* DIRECTIONS:
Copy each line from the records below in which the word "MOSI" is found.

--- DATA EXCERPTS Enclosed Below ---

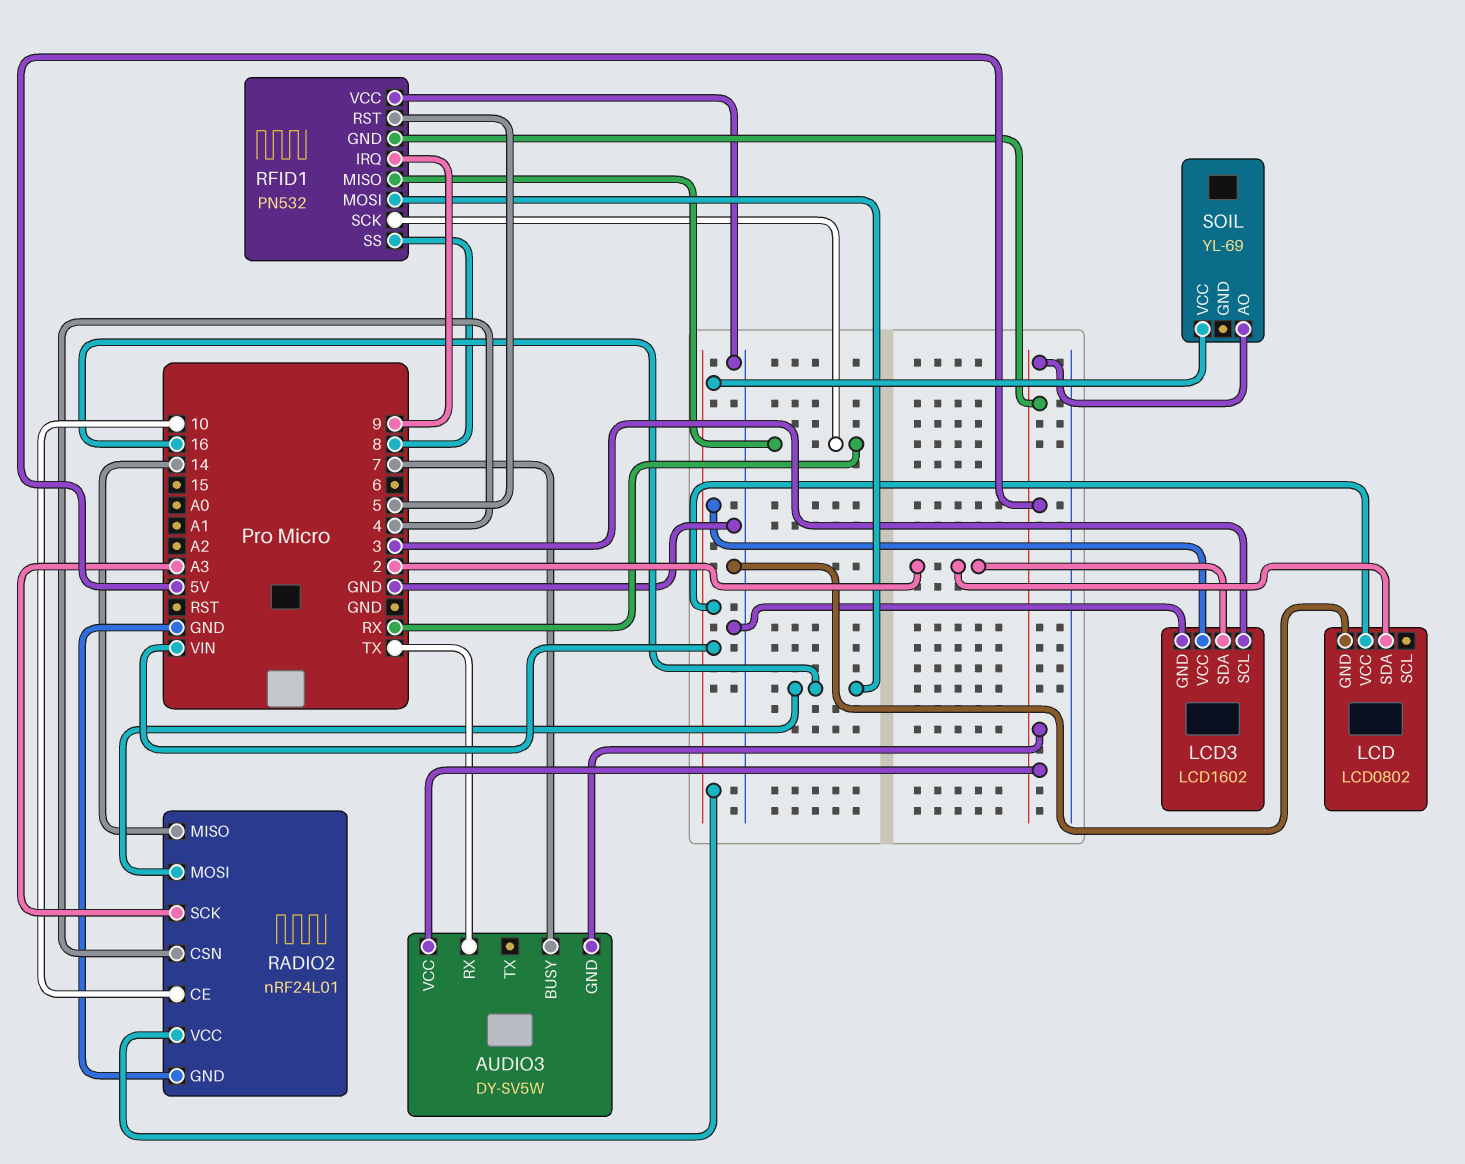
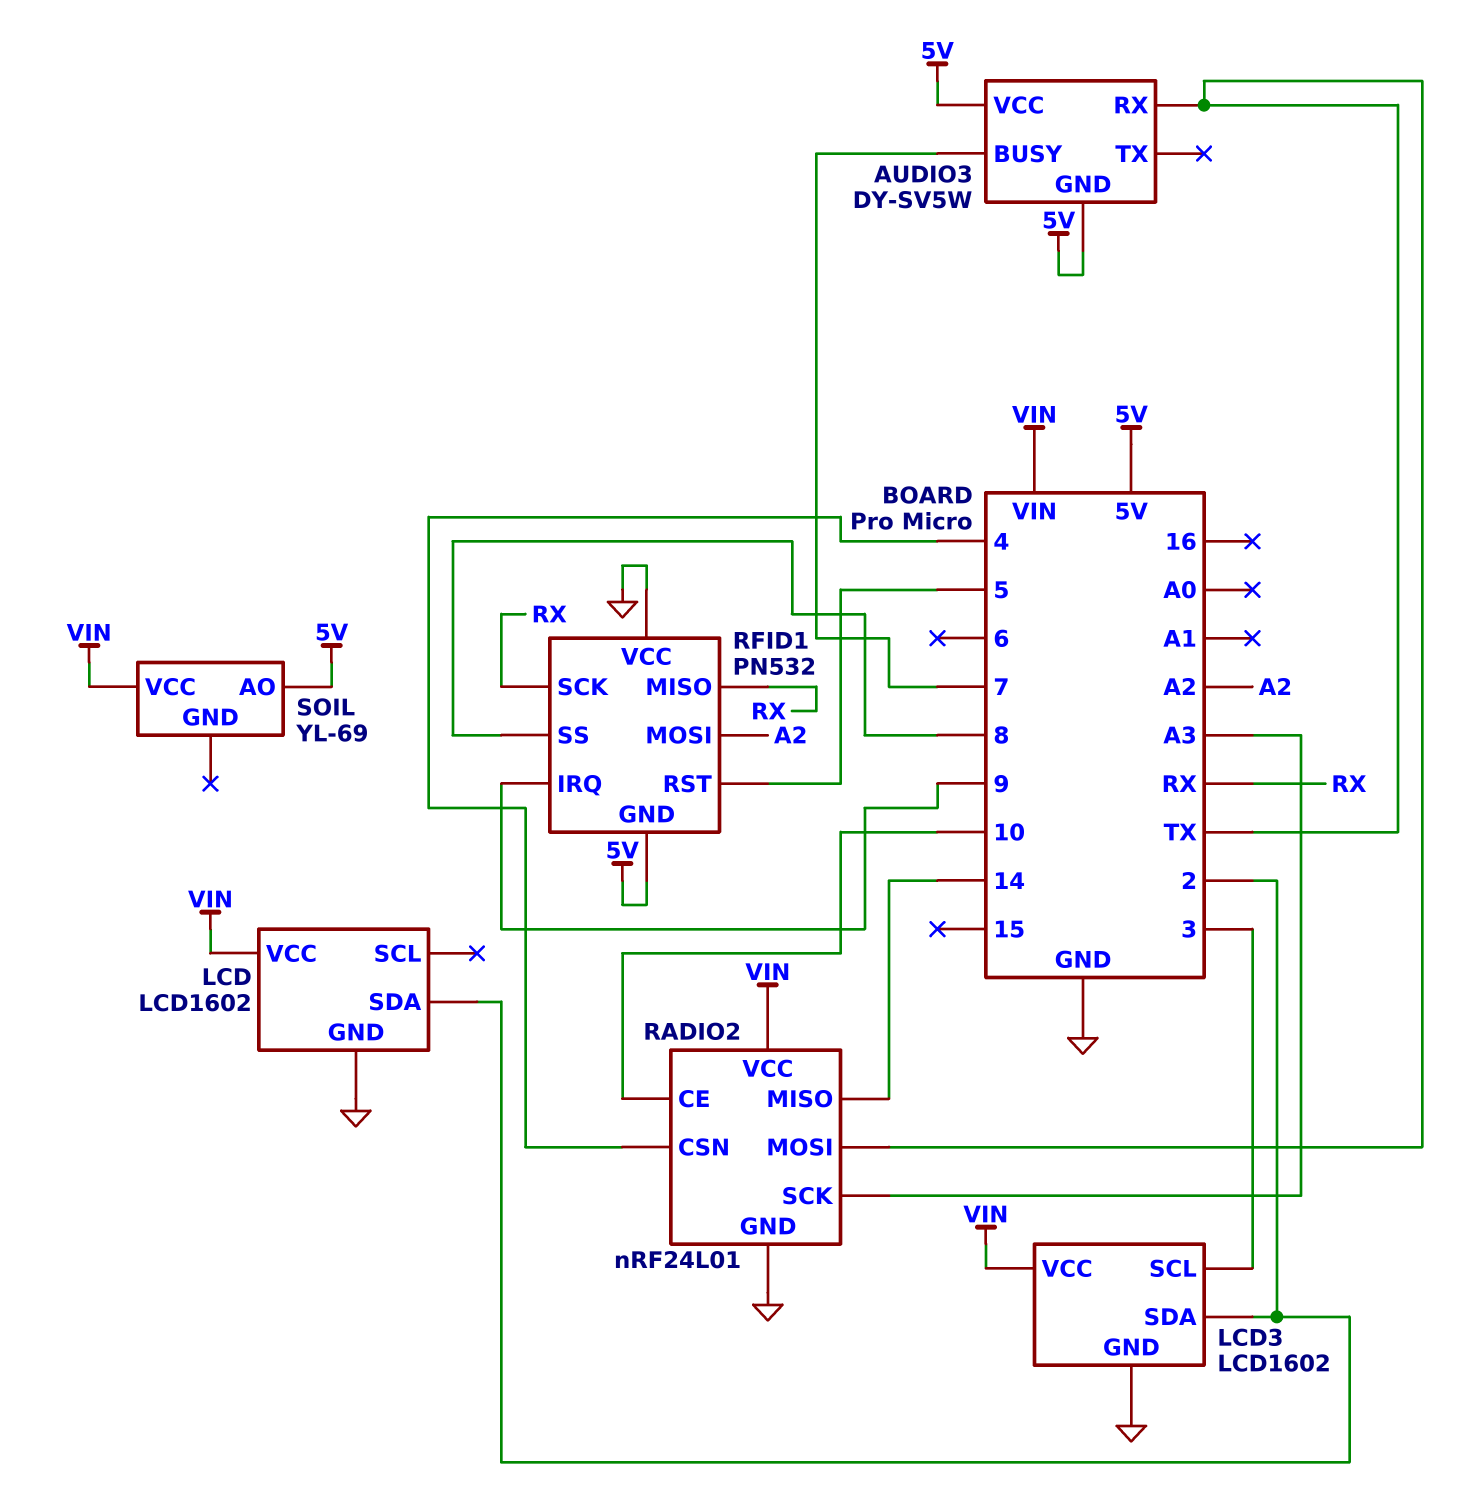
LCD: LCD0802 -> LCD1602
RADIO2 pin MOSI: 16 -> TX
RFID1 pin MOSI: 16 -> A2

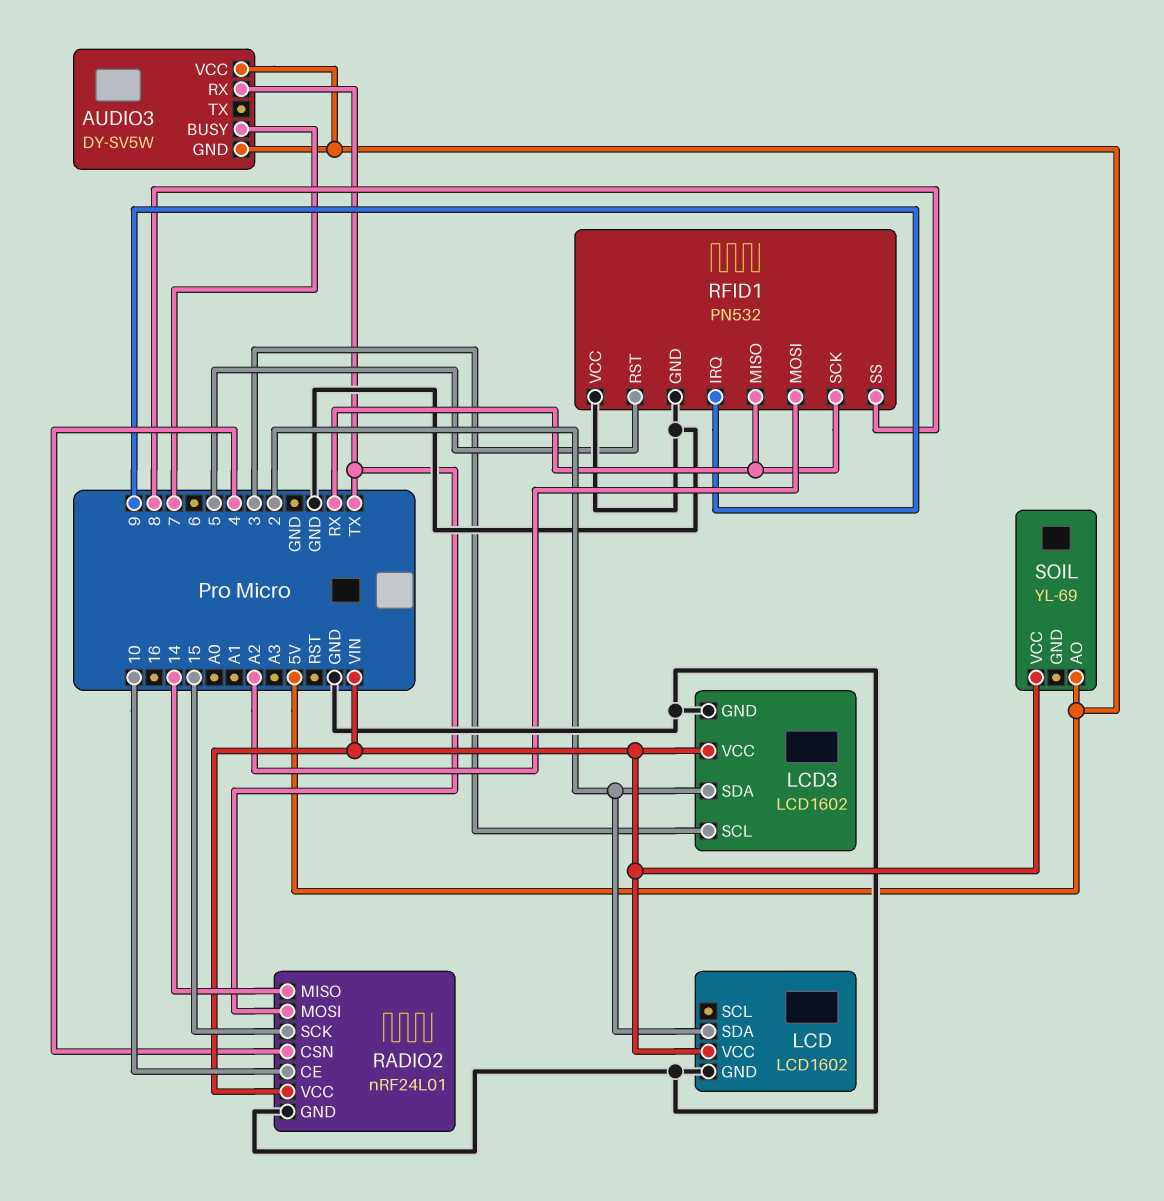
RADIO2 pin SCK: A3 -> 15
RFID1 pin GND: 5V -> GND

--- End of Enclosed DATA EXCERPTS ---

* YOUR RESPONSE:
RADIO2 pin MOSI: 16 -> TX
RFID1 pin MOSI: 16 -> A2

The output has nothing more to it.